(Task) Apart from the pictures, reproduce the data below exactly as it stands.

(Dataset content)
# # # #

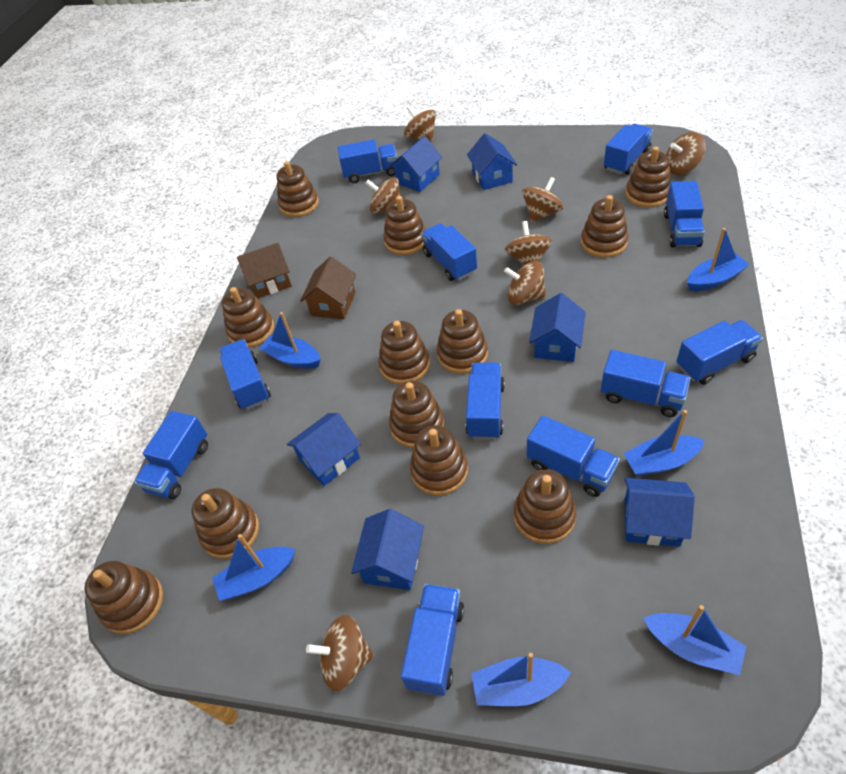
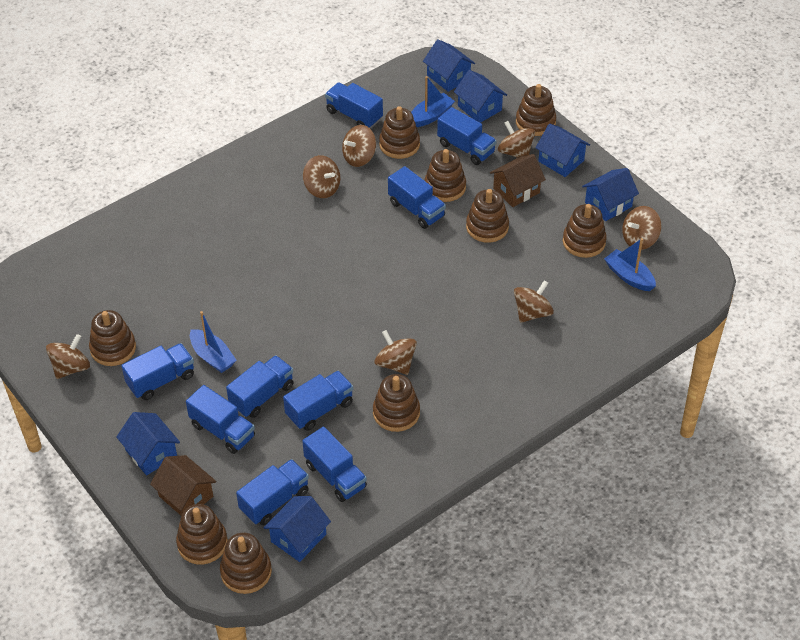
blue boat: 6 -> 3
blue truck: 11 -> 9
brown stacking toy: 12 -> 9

# # # #

(Output of the exercise)
blue boat: 6 -> 3
blue truck: 11 -> 9
brown stacking toy: 12 -> 9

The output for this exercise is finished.